- **GIVEN RECORDS**

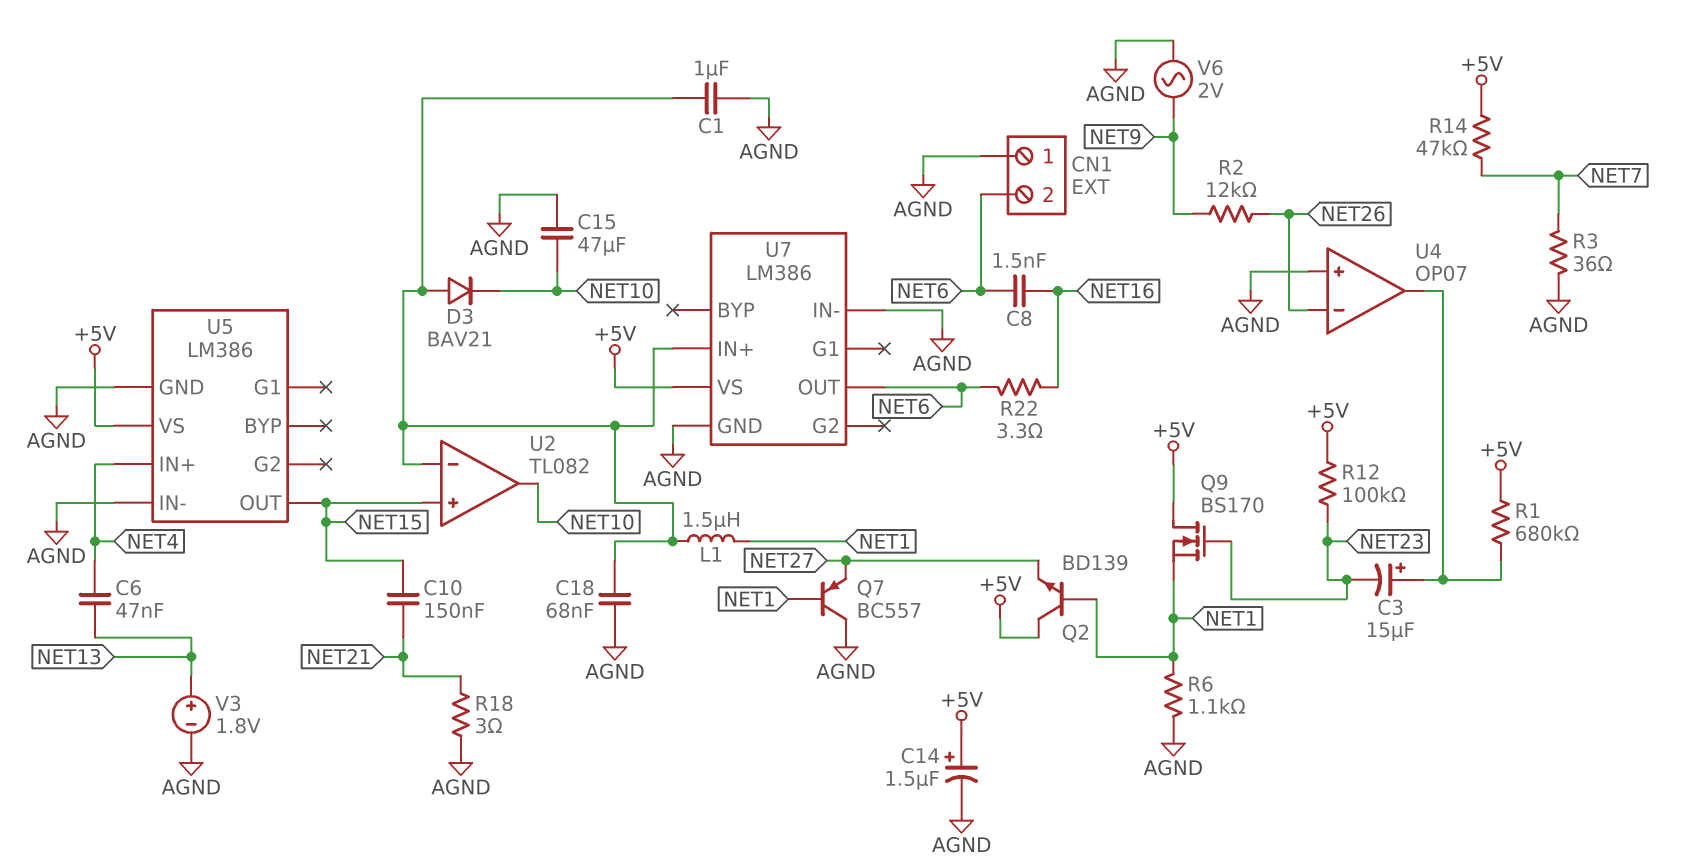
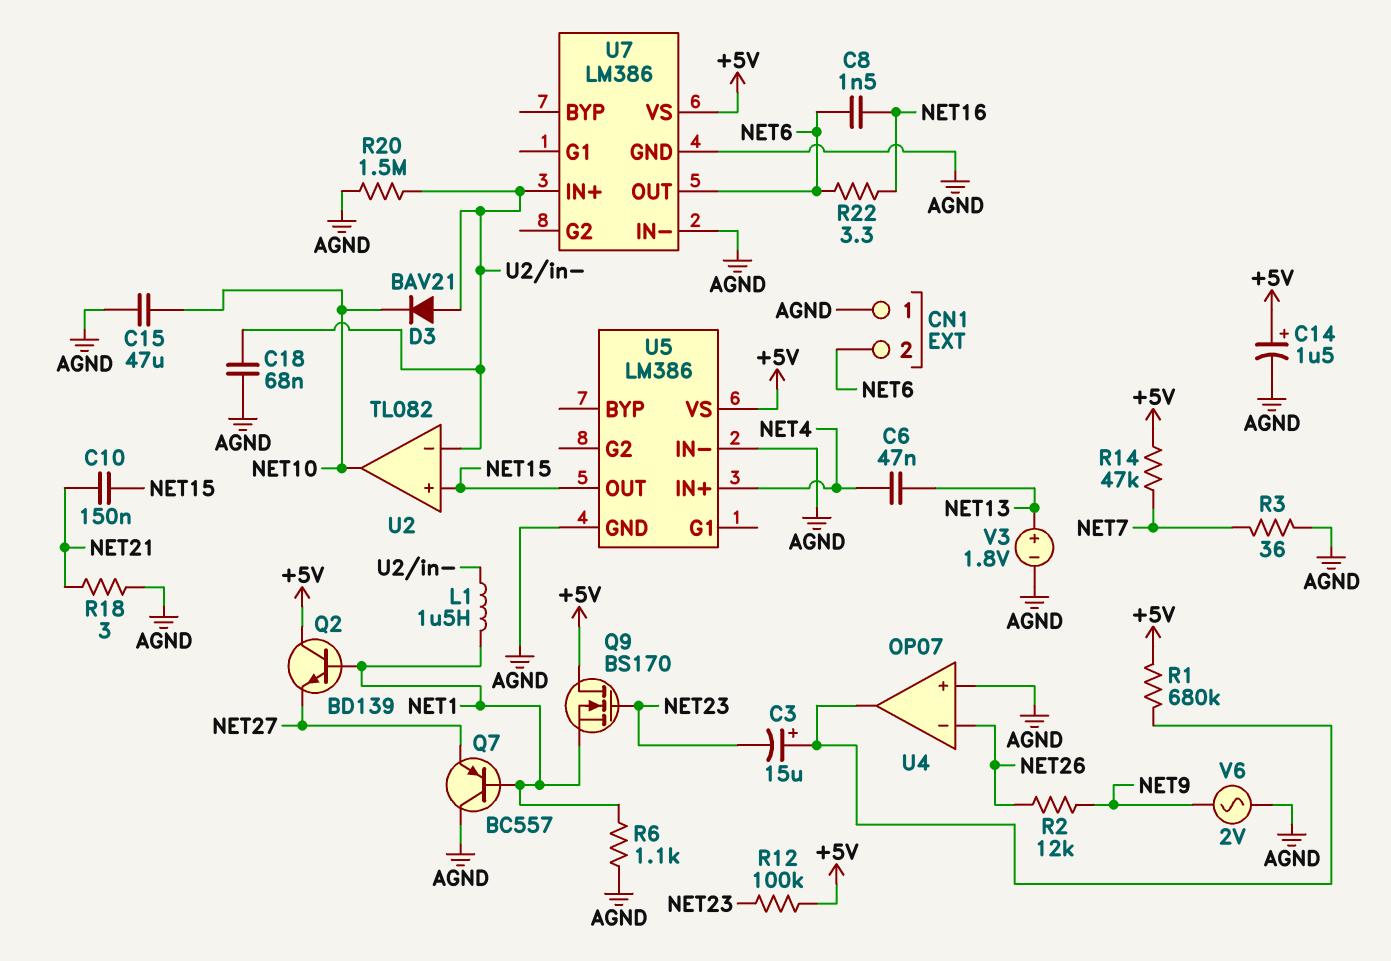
C1: 1uF (AGND, U2/in-) -> none
R20: none -> 1.5M (AGND, U2/in-)

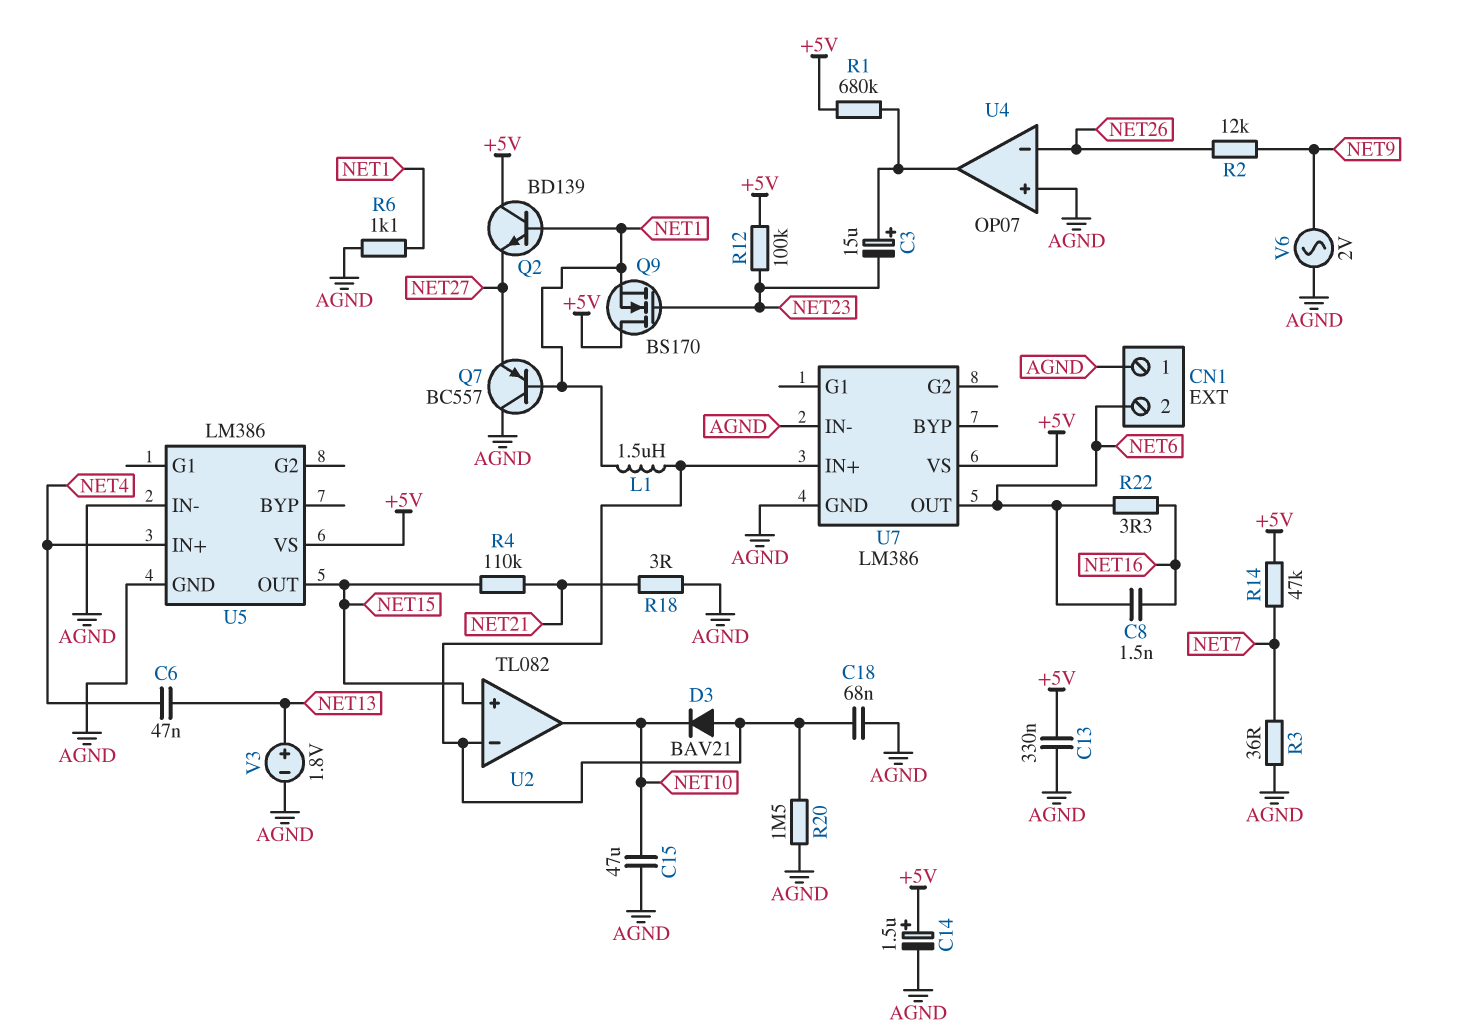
C10: 150nF (NET15, NET21) -> none
C13: none -> 330nF (+5V, AGND)
R4: none -> 110k (NET15, NET21)

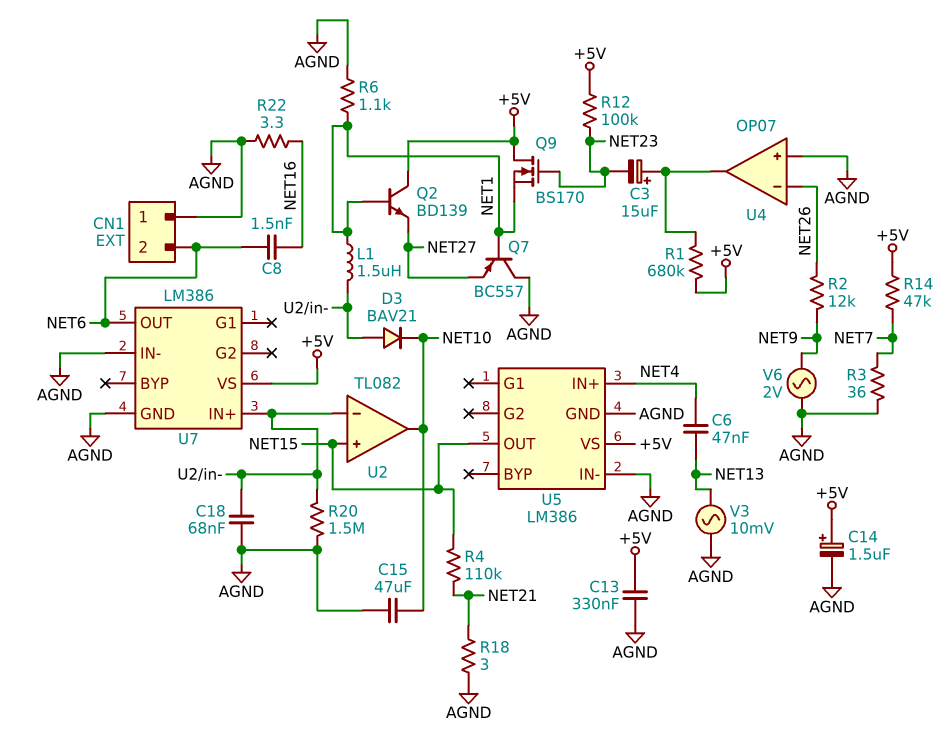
R22: 3.3 (NET6, NET16) -> 3.3 (AGND, NET16)
V3: 1.8V (plus NET13, minus AGND) -> AC 10mV (AGND, NET13)

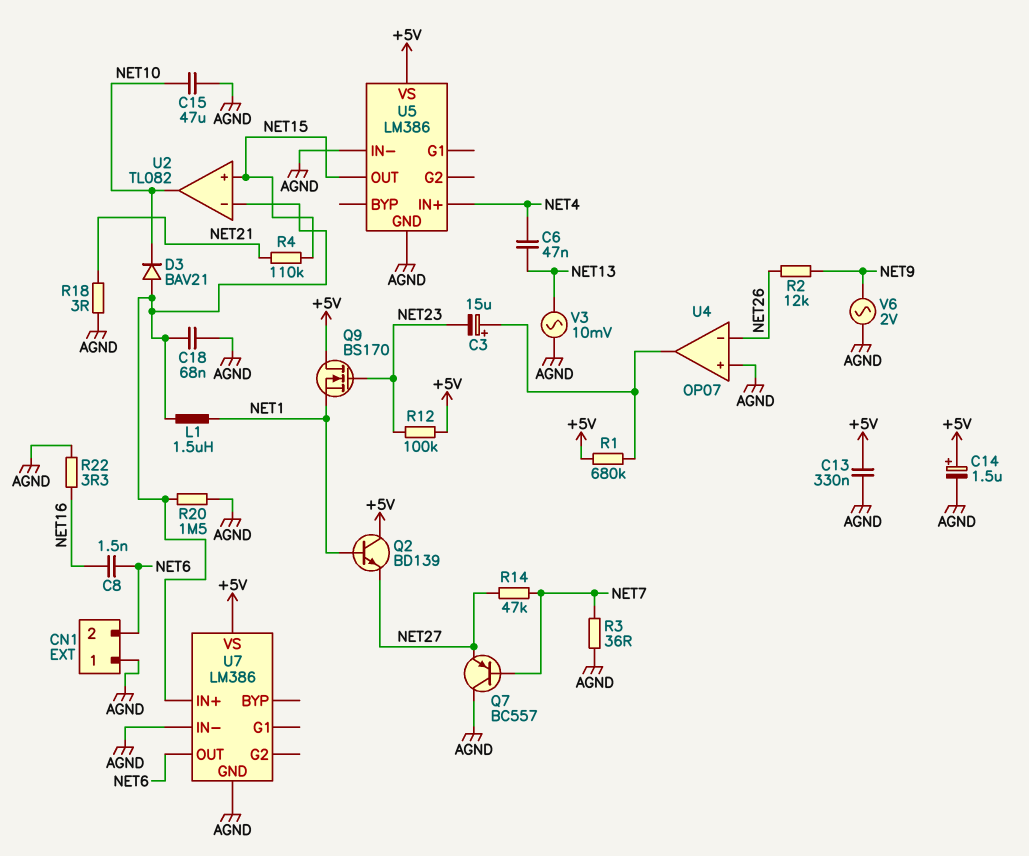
Q7: PNP BC557 (B NET1, C AGND, E NET27) -> PNP BC557 (B NET7, C AGND, E NET27)
R6: 1.1k (AGND, NET1) -> none
R14: 47k (+5V, NET7) -> 47k (NET7, NET27)

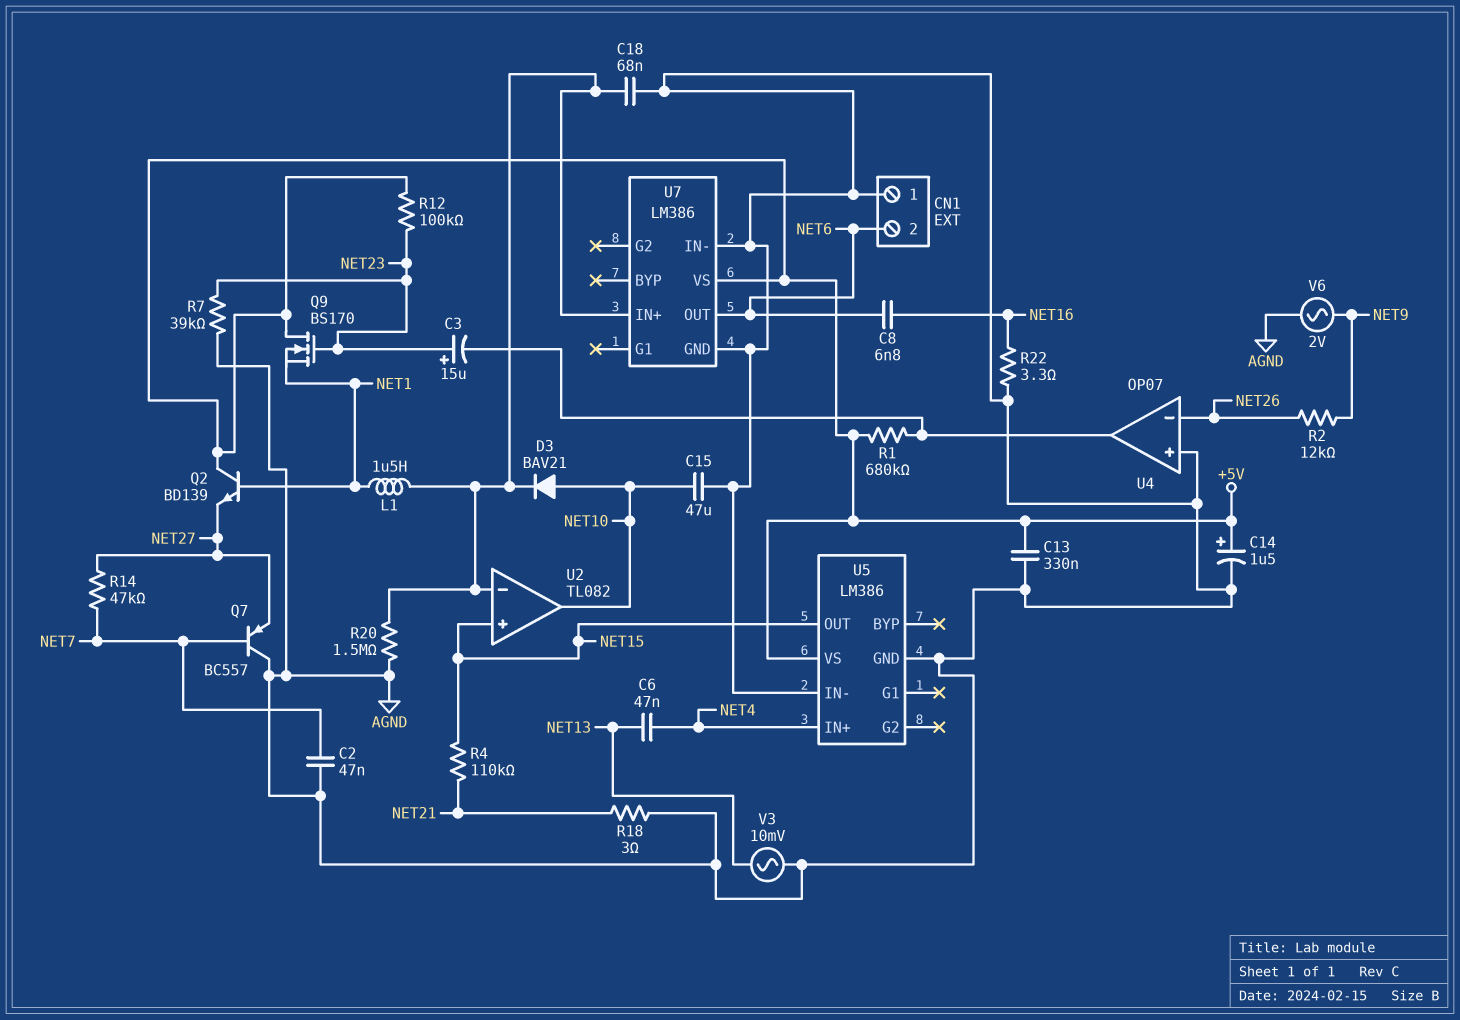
C2: none -> 47nF (AGND, NET7)
C3: 15uF (plus U4/out, minus NET23) -> 15uF (plus NET23, minus U4/out)
C8: 1.5nF (NET6, NET16) -> 6.8nF (NET6, NET16)
D3: diode BAV21 (A U2/in-, K NET10) -> diode BAV21 (A NET10, K U2/in-)
R3: 36 (AGND, NET7) -> none
R7: none -> 39k (AGND, NET23)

- **EXERCISE DETAILS**
Lines from the one containing "R6: 1.1k (AGND, NET1) -> none" through the end of the material above must be reproduced exactly; pictures must not be.

- **ANSWER SECTION**
R6: 1.1k (AGND, NET1) -> none
R14: 47k (+5V, NET7) -> 47k (NET7, NET27)

C2: none -> 47nF (AGND, NET7)
C3: 15uF (plus U4/out, minus NET23) -> 15uF (plus NET23, minus U4/out)
C8: 1.5nF (NET6, NET16) -> 6.8nF (NET6, NET16)
D3: diode BAV21 (A U2/in-, K NET10) -> diode BAV21 (A NET10, K U2/in-)
R3: 36 (AGND, NET7) -> none
R7: none -> 39k (AGND, NET23)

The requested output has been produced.